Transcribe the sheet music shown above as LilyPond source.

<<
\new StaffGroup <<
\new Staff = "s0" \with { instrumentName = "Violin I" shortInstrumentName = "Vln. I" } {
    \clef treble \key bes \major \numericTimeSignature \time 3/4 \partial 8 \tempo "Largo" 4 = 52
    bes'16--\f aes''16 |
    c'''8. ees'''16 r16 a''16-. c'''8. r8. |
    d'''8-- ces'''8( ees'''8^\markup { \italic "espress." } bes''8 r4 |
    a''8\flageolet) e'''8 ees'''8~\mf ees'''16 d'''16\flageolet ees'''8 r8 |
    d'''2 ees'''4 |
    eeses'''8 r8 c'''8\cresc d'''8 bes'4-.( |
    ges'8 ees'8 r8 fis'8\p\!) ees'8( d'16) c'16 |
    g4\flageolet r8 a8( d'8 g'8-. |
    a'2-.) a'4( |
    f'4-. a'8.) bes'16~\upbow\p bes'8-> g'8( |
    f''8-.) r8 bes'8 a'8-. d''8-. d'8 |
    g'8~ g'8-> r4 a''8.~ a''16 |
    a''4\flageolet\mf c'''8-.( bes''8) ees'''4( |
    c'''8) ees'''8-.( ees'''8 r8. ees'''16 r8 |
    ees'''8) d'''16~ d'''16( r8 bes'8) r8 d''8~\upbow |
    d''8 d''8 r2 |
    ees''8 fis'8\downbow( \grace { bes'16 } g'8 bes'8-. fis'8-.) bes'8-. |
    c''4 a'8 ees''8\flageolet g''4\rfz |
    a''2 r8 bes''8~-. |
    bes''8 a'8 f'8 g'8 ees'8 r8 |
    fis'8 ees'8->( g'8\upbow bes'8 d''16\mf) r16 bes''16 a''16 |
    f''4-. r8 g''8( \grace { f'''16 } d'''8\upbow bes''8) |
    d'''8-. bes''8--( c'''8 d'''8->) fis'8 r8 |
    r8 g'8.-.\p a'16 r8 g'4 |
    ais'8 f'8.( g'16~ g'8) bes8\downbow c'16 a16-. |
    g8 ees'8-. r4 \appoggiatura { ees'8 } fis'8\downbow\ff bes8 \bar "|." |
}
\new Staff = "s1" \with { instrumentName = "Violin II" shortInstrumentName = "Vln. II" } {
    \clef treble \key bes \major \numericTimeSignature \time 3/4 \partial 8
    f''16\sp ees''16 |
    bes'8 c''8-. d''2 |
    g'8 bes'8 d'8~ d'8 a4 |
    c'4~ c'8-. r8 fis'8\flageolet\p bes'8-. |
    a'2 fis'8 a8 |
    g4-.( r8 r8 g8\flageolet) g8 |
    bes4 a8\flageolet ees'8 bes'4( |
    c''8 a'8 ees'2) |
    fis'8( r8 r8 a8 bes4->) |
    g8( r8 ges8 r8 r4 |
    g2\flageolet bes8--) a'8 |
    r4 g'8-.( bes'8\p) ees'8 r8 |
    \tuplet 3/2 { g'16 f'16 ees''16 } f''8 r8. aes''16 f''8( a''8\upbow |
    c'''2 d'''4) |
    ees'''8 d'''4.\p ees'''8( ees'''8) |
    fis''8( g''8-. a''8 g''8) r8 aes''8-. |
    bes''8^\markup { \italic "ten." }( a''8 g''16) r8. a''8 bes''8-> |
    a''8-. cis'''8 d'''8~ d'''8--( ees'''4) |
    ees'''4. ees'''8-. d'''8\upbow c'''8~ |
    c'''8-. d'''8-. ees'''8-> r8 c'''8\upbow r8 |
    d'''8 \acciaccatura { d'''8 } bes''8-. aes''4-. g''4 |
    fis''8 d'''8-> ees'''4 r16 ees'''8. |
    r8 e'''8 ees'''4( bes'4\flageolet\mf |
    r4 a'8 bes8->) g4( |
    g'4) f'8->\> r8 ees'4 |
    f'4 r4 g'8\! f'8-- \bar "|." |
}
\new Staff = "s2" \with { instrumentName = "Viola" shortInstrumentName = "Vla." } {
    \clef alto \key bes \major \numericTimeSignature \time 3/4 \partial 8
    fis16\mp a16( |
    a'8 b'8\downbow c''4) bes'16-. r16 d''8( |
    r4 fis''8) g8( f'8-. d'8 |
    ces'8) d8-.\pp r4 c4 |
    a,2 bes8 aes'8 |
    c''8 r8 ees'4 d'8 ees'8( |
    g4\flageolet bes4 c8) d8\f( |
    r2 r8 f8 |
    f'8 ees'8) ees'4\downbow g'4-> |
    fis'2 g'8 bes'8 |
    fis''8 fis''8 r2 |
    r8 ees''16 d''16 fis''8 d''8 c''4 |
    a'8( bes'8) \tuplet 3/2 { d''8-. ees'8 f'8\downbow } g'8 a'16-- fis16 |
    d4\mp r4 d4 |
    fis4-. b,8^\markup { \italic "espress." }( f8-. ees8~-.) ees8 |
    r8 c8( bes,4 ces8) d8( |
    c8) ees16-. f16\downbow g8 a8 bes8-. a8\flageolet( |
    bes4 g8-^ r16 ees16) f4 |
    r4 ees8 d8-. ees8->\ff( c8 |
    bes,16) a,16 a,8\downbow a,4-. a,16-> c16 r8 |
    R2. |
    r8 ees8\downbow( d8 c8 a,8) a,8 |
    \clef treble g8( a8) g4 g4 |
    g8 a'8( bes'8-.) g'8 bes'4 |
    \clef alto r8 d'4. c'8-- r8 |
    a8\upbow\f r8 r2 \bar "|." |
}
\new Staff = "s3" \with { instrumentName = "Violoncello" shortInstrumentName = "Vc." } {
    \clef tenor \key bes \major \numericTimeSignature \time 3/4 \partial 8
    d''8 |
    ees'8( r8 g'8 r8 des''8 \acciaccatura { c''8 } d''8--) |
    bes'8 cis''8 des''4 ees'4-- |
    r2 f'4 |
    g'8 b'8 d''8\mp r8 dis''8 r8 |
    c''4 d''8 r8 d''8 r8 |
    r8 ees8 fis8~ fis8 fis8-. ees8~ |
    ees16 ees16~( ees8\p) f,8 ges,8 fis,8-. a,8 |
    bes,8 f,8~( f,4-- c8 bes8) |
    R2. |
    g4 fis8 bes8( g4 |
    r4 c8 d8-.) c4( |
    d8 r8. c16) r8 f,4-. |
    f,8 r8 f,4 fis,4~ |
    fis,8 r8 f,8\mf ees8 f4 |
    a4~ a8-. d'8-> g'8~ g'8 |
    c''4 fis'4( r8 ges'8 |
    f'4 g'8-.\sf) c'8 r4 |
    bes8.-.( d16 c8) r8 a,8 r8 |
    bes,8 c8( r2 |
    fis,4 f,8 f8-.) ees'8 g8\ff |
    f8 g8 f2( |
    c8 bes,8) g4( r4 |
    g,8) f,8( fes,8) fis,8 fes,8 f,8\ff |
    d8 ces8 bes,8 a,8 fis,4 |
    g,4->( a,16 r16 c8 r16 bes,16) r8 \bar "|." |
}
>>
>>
---
**Exercise task**
Please pull out every line in the records that contains the word "clef", copying each one in full.

**Correct response**
    \clef treble \key bes \major \numericTimeSignature \time 3/4 \partial 8 \tempo "Largo" 4 = 52
    \clef treble \key bes \major \numericTimeSignature \time 3/4 \partial 8
    \clef alto \key bes \major \numericTimeSignature \time 3/4 \partial 8
    \clef treble g8( a8) g4 g4 |
    \clef alto r8 d'4. c'8-- r8 |
    \clef tenor \key bes \major \numericTimeSignature \time 3/4 \partial 8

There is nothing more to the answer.